■ Task goal
Take the entries below and print, exactly, the stretch from the line containing "gruszka [żółty] |" through the line containing "737, 355, 812>", both included.

Scene change data:

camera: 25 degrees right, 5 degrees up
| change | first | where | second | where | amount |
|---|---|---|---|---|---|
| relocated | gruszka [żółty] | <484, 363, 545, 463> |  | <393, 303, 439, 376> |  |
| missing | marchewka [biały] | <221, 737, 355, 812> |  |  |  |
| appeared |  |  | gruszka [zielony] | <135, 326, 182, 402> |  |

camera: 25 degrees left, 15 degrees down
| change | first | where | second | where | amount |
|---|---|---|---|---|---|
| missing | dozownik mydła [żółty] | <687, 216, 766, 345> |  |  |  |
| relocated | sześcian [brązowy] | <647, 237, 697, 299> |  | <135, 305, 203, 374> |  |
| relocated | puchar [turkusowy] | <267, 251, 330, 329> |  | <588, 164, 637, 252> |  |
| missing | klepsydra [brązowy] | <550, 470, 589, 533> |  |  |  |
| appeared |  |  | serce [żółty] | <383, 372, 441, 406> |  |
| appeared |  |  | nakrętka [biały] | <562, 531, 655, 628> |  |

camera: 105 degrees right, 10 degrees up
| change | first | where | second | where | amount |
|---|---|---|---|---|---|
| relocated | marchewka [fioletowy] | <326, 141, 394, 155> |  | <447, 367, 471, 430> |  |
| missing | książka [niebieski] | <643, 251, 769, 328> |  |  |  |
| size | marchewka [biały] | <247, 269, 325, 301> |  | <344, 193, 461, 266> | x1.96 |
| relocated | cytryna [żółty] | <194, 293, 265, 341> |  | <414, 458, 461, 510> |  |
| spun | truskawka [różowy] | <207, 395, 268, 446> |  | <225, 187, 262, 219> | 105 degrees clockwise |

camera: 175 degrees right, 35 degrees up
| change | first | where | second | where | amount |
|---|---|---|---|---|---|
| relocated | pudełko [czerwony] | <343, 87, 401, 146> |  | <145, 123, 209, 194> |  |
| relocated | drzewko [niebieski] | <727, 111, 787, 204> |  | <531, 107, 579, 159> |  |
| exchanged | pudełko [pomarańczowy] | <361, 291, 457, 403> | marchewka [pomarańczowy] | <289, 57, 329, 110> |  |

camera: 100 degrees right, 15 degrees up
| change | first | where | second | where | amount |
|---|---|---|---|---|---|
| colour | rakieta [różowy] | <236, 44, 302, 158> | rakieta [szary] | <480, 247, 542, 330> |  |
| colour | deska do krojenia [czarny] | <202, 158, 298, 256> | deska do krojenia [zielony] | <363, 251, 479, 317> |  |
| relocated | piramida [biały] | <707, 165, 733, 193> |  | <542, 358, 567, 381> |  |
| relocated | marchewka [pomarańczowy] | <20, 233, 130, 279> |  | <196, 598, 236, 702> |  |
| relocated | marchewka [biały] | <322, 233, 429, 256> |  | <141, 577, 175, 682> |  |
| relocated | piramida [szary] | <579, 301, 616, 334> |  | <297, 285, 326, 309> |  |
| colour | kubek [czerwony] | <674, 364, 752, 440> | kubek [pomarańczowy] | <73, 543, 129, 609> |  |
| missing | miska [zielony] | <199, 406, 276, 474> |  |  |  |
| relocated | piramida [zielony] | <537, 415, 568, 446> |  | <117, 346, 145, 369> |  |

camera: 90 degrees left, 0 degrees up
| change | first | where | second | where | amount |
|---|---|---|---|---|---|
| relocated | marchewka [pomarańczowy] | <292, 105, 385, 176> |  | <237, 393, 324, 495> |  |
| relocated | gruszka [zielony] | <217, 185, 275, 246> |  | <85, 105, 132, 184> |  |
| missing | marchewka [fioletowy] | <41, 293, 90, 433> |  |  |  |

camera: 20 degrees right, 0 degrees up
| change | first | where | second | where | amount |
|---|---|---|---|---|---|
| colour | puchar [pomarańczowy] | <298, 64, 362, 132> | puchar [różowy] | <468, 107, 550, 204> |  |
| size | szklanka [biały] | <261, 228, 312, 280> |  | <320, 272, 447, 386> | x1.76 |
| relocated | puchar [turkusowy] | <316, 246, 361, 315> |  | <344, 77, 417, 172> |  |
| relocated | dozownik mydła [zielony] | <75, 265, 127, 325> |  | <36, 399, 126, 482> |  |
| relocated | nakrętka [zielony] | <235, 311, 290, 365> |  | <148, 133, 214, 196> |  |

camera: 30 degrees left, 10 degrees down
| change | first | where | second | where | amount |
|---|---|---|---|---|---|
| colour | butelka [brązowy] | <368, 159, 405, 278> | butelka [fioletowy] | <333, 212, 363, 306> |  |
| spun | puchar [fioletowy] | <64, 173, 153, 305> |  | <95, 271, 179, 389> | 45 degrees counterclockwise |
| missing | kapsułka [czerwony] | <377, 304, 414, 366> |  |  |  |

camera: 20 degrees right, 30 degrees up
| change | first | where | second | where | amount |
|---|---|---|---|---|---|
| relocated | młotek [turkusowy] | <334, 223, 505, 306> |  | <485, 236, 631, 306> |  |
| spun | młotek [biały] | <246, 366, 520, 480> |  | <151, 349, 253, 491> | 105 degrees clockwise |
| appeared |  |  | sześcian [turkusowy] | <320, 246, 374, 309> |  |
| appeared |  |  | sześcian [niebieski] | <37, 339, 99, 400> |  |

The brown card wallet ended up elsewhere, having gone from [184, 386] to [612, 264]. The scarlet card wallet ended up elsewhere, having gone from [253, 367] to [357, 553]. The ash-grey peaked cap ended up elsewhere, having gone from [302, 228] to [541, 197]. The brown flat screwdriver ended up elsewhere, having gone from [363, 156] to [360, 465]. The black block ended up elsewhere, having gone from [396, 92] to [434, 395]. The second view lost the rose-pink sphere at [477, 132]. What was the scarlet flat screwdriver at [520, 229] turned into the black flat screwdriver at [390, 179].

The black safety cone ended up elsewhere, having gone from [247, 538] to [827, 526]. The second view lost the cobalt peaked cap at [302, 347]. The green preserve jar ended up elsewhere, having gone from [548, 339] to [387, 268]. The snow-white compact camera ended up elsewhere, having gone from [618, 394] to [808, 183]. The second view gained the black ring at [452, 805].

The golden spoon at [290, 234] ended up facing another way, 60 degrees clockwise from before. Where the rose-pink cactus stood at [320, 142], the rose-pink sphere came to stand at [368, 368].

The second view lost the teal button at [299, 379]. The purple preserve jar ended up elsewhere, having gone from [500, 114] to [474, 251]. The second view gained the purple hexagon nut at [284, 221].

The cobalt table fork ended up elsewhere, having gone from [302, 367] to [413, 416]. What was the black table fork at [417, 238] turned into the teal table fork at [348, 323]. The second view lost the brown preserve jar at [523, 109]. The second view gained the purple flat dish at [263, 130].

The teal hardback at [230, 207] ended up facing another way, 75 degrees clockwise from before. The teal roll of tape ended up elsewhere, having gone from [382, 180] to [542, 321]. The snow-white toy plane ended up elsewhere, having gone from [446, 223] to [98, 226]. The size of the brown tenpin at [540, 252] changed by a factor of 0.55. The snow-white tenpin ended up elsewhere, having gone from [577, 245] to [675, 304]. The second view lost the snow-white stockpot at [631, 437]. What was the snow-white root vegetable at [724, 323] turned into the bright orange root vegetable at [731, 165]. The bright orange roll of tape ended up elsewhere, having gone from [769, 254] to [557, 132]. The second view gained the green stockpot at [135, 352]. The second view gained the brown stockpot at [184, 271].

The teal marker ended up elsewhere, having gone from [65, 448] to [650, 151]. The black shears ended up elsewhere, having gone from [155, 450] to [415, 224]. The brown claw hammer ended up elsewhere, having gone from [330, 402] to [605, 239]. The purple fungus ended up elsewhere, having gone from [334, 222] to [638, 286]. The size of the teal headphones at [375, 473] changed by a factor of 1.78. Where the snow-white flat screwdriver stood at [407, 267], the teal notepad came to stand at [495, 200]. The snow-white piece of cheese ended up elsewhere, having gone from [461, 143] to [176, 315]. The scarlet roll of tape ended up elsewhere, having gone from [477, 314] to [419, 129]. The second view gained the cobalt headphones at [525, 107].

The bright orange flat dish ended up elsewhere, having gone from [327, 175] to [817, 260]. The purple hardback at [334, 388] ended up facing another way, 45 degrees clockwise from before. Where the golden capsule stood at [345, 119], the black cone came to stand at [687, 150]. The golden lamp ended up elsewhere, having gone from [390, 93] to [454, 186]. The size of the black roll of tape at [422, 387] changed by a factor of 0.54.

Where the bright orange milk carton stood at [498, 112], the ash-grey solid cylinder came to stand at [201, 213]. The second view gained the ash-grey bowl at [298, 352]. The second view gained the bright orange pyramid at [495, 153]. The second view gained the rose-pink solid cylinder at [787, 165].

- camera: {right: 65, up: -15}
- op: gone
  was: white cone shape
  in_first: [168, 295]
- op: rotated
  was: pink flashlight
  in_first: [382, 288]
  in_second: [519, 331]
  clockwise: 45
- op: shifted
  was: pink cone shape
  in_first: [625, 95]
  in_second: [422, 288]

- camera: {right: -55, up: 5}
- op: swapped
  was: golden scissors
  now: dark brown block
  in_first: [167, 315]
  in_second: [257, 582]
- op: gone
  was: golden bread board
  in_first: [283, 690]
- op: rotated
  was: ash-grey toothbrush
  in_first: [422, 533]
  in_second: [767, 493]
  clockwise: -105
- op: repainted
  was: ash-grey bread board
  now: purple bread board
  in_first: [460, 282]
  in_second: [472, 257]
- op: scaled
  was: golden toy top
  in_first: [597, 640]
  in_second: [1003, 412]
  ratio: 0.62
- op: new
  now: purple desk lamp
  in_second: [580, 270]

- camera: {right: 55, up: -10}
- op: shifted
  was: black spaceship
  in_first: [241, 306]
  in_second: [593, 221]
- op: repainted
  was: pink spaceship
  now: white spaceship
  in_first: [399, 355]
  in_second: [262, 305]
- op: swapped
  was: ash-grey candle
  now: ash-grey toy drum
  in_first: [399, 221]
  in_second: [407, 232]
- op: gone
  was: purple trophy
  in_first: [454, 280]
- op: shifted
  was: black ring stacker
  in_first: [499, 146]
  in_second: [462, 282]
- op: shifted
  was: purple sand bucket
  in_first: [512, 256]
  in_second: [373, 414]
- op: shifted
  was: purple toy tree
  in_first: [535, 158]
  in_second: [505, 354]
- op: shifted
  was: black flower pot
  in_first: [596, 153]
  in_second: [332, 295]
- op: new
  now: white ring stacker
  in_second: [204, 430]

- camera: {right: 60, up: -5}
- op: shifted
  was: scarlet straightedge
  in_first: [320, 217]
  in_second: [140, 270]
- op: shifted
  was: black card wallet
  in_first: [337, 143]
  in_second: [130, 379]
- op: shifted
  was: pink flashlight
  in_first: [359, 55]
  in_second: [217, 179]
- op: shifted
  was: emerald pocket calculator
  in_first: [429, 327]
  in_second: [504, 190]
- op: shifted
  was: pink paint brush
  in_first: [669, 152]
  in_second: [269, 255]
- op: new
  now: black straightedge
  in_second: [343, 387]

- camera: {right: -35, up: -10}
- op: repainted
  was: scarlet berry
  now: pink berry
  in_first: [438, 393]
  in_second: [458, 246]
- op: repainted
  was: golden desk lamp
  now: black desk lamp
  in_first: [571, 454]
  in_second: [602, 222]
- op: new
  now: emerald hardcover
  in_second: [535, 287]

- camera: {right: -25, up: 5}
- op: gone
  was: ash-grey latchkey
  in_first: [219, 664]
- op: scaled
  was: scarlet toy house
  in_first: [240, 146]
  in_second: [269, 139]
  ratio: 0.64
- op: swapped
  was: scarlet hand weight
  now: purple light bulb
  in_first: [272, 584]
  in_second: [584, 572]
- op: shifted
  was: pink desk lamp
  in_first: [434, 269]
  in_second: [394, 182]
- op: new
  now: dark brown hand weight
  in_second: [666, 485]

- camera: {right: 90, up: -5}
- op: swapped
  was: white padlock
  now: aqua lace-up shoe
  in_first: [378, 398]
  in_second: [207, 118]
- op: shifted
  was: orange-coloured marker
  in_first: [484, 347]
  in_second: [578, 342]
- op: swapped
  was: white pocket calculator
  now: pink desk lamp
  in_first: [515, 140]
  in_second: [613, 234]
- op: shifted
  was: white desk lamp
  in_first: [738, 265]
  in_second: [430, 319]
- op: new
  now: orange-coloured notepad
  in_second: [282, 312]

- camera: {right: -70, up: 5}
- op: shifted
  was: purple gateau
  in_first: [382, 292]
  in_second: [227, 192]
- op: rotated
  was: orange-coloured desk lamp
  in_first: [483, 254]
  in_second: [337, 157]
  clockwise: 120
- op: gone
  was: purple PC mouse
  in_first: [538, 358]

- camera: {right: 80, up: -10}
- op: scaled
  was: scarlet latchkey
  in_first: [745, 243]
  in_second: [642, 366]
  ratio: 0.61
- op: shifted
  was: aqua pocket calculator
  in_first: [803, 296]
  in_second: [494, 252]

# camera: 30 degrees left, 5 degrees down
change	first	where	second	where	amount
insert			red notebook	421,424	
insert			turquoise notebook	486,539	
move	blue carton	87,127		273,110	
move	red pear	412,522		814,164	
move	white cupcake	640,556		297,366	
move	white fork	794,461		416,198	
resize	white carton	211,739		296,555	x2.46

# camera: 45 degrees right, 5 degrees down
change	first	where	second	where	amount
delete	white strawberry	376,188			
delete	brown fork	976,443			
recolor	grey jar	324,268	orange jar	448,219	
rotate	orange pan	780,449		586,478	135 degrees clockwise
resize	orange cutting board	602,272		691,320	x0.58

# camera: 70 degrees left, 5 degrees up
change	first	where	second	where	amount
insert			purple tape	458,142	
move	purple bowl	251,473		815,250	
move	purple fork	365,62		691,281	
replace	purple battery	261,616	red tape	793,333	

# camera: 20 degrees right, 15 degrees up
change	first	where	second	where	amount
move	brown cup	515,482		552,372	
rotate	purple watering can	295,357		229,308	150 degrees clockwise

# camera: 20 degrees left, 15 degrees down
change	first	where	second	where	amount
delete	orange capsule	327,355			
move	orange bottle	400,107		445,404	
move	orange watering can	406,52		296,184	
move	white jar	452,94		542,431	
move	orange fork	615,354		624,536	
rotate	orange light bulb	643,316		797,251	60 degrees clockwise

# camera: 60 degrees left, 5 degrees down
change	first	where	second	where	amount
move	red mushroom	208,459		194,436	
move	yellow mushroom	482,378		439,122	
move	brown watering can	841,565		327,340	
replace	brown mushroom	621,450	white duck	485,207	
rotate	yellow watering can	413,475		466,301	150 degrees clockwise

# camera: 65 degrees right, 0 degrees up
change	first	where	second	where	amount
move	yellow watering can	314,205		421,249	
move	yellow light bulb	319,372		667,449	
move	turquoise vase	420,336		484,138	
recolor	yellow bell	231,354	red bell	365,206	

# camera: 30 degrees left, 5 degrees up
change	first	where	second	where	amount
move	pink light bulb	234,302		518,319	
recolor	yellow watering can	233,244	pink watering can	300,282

■ Response below
| relocated | gruszka [żółty] | <484, 363, 545, 463> |  | <393, 303, 439, 376> |  |
| missing | marchewka [biały] | <221, 737, 355, 812> |  |  |  |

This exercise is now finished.